● EXERCISE DIRECTIONS:
Omitting all images, transcribe the entries word for word.

● GIVEN DATA:
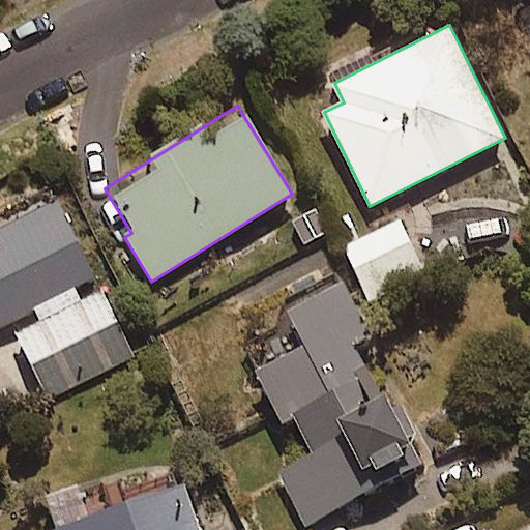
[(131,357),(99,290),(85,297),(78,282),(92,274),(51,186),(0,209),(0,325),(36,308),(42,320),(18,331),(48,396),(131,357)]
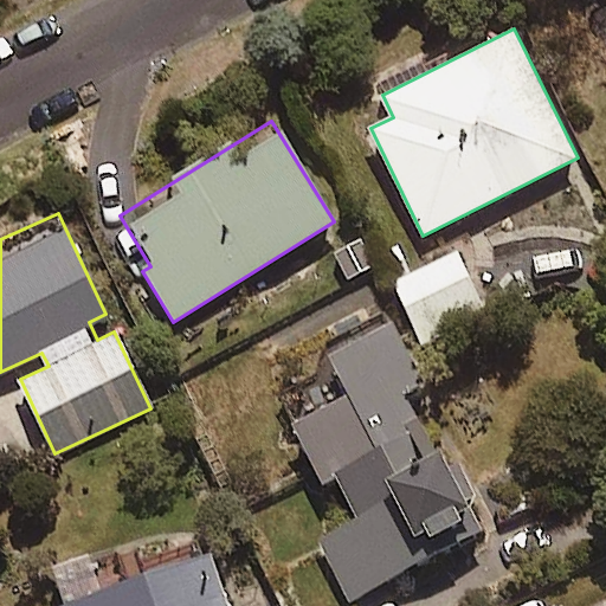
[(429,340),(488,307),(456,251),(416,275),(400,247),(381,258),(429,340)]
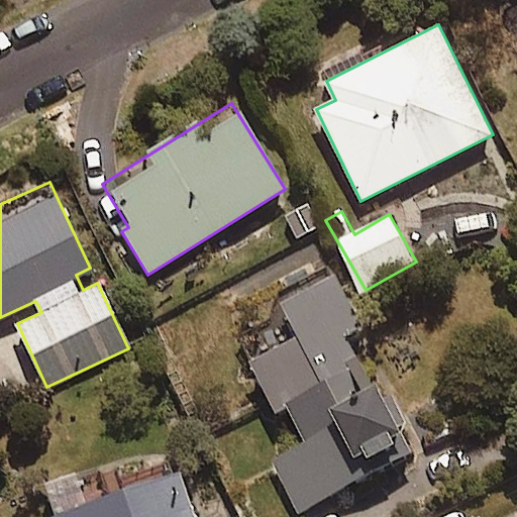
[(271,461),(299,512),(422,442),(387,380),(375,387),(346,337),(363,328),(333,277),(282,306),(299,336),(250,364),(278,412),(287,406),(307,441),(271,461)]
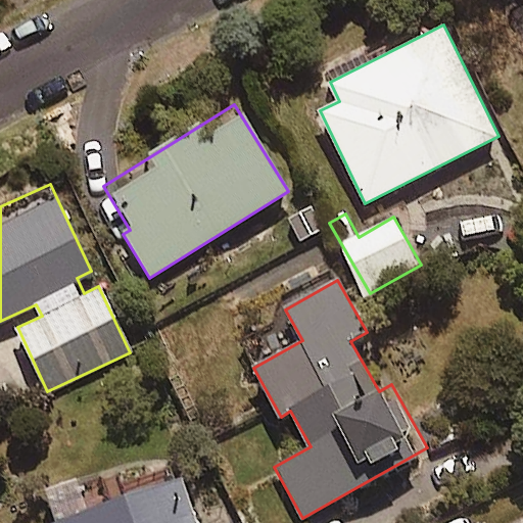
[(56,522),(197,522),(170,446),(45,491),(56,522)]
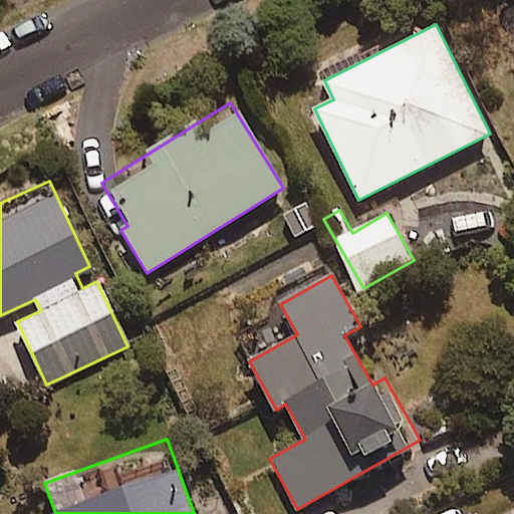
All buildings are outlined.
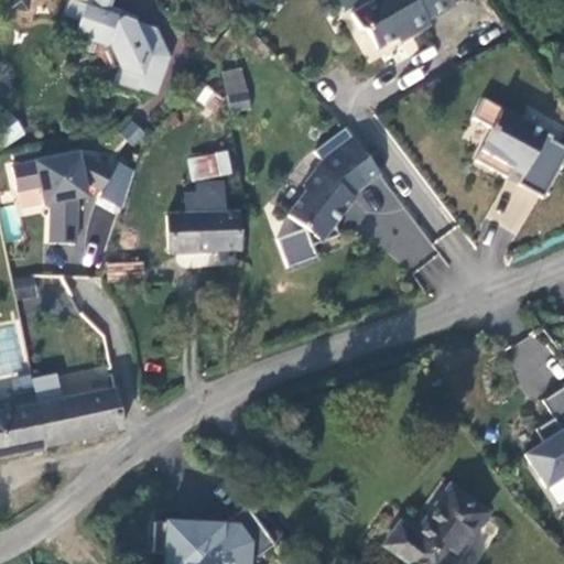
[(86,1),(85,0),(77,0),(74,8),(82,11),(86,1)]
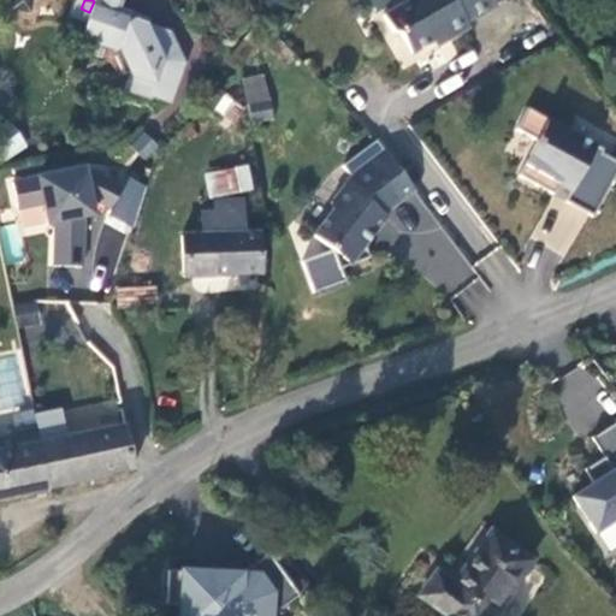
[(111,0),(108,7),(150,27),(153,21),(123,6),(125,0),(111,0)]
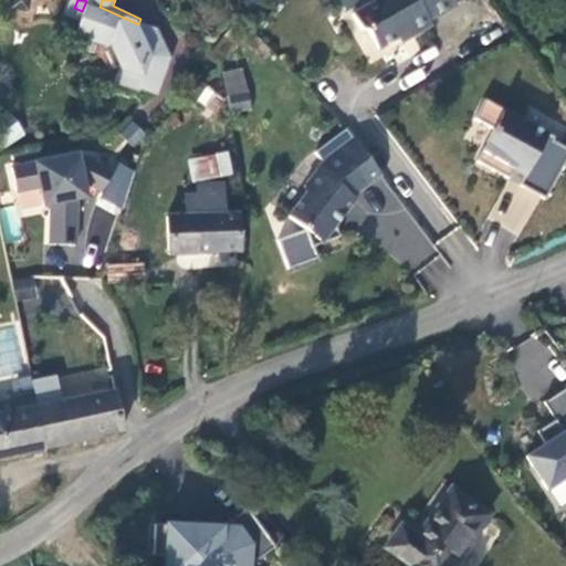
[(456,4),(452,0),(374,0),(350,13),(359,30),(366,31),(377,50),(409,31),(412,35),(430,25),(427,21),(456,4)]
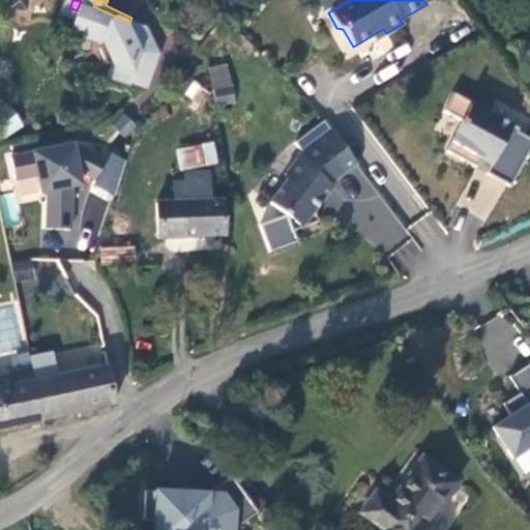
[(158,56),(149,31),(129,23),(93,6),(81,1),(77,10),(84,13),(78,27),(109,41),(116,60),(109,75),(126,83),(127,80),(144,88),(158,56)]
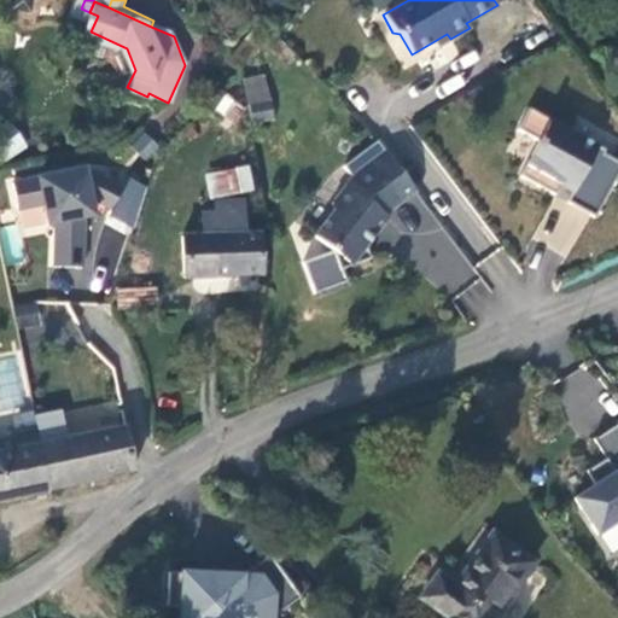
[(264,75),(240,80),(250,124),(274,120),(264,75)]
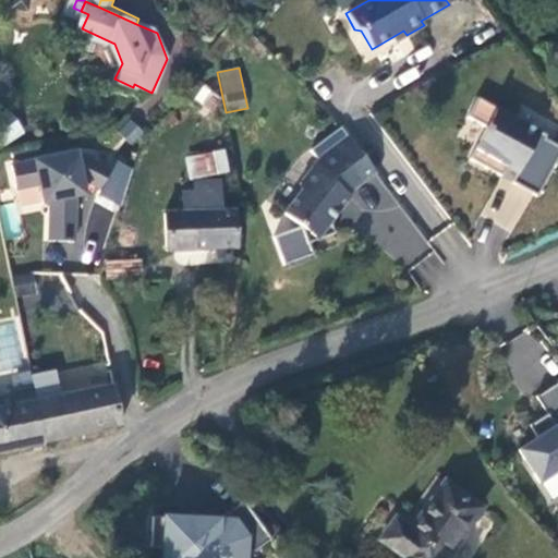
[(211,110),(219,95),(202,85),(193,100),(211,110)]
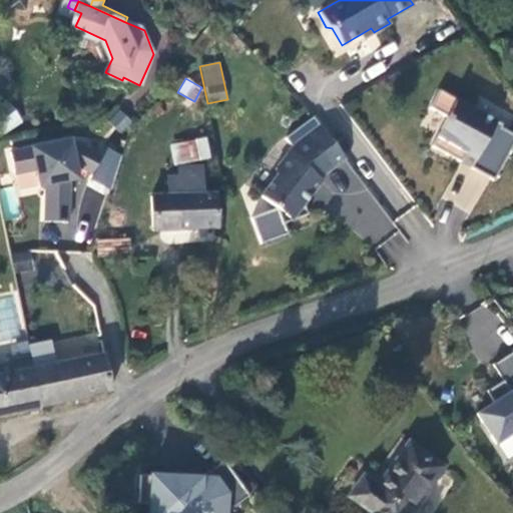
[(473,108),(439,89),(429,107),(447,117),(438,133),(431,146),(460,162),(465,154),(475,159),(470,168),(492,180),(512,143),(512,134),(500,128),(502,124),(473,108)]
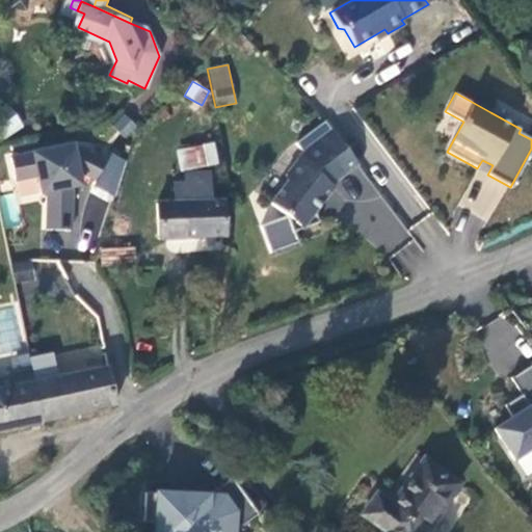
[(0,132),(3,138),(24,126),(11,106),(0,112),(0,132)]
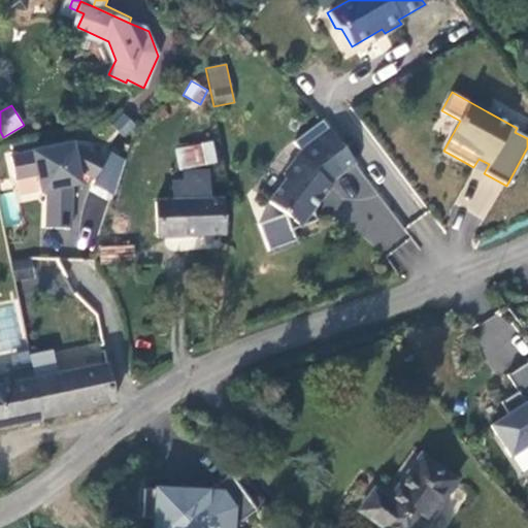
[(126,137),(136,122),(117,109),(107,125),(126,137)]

● ANSWER FOR THE TASK:
[(131,357),(99,290),(85,297),(78,282),(92,274),(51,186),(0,209),(0,325),(36,308),(42,320),(18,331),(48,396),(131,357)]
[(429,340),(488,307),(456,251),(416,275),(400,247),(381,258),(429,340)]
[(271,461),(299,512),(422,442),(387,380),(375,387),(346,337),(363,328),(333,277),(282,306),(299,336),(250,364),(278,412),(287,406),(307,441),(271,461)]
[(56,522),(197,522),(170,446),(45,491),(56,522)]
All buildings are outlined.
[(86,1),(85,0),(77,0),(74,8),(82,11),(86,1)]
[(111,0),(108,7),(150,27),(153,21),(123,6),(125,0),(111,0)]
[(456,4),(452,0),(374,0),(350,13),(359,30),(366,31),(377,50),(409,31),(412,35),(430,25),(427,21),(456,4)]
[(158,56),(149,31),(129,23),(93,6),(81,1),(77,10),(84,13),(78,27),(109,41),(116,60),(109,75),(126,83),(127,80),(144,88),(158,56)]
[(264,75),(240,80),(250,124),(274,120),(264,75)]
[(211,110),(219,95),(202,85),(193,100),(211,110)]
[(473,108),(439,89),(429,107),(447,117),(438,133),(431,146),(460,162),(465,154),(475,159),(470,168),(492,180),(512,143),(512,134),(500,128),(502,124),(473,108)]
[(0,132),(3,138),(24,126),(11,106),(0,112),(0,132)]
[(126,137),(136,122),(117,109),(107,125),(126,137)]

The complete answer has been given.